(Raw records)
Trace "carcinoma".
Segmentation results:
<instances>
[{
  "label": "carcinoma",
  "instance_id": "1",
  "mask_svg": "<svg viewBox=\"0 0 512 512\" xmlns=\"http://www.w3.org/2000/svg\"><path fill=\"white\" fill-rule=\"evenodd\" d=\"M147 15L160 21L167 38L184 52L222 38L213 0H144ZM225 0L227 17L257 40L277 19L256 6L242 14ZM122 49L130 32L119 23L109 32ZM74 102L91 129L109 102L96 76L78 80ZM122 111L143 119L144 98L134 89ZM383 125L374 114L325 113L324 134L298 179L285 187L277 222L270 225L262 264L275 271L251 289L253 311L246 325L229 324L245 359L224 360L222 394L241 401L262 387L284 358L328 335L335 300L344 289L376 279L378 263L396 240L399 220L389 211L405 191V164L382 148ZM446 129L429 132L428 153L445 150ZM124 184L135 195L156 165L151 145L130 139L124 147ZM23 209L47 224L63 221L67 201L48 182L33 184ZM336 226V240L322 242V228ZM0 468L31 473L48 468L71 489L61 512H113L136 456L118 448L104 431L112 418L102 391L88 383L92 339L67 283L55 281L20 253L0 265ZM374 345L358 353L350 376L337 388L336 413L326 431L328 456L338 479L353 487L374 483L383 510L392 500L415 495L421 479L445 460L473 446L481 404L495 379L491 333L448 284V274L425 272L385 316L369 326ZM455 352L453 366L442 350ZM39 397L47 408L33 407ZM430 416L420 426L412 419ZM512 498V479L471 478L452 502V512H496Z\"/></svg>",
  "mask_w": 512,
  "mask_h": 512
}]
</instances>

PROBLEM DETAILS:
In full and verbatim, repeat the records given above.

WRITTEN RESPONSE:
Trace "carcinoma".
Segmentation results:
<instances>
[{
  "label": "carcinoma",
  "instance_id": "1",
  "mask_svg": "<svg viewBox=\"0 0 512 512\" xmlns=\"http://www.w3.org/2000/svg\"><path fill=\"white\" fill-rule=\"evenodd\" d=\"M147 15L160 21L167 38L184 52L222 38L213 0H144ZM225 0L227 17L257 40L277 19L256 6L242 14ZM122 49L130 32L119 23L109 32ZM74 102L91 129L109 102L96 76L78 80ZM122 111L143 119L144 98L134 89ZM383 125L374 114L325 113L324 134L298 179L285 187L277 222L270 225L262 264L275 271L251 289L253 311L246 325L229 324L245 359L224 360L222 394L241 401L262 387L284 358L328 335L335 300L344 289L376 279L378 263L396 240L399 220L389 211L405 191V164L382 148ZM446 129L429 132L428 153L445 150ZM124 184L135 195L156 165L151 145L130 139L124 147ZM23 209L47 224L63 221L67 201L48 182L33 184ZM336 226V240L322 242V228ZM0 468L31 473L48 468L71 489L61 512H113L136 456L118 448L104 431L112 418L102 391L88 383L92 339L67 283L55 281L20 253L0 265ZM374 345L358 353L350 376L337 388L336 413L326 431L328 456L338 479L353 487L374 483L383 510L392 500L415 495L421 479L445 460L473 446L481 404L495 379L491 333L448 284V274L425 272L385 316L369 326ZM455 352L453 366L442 350ZM39 397L47 408L33 407ZM430 416L420 426L412 419ZM512 498V479L471 478L452 502V512H496Z\"/></svg>",
  "mask_w": 512,
  "mask_h": 512
}]
</instances>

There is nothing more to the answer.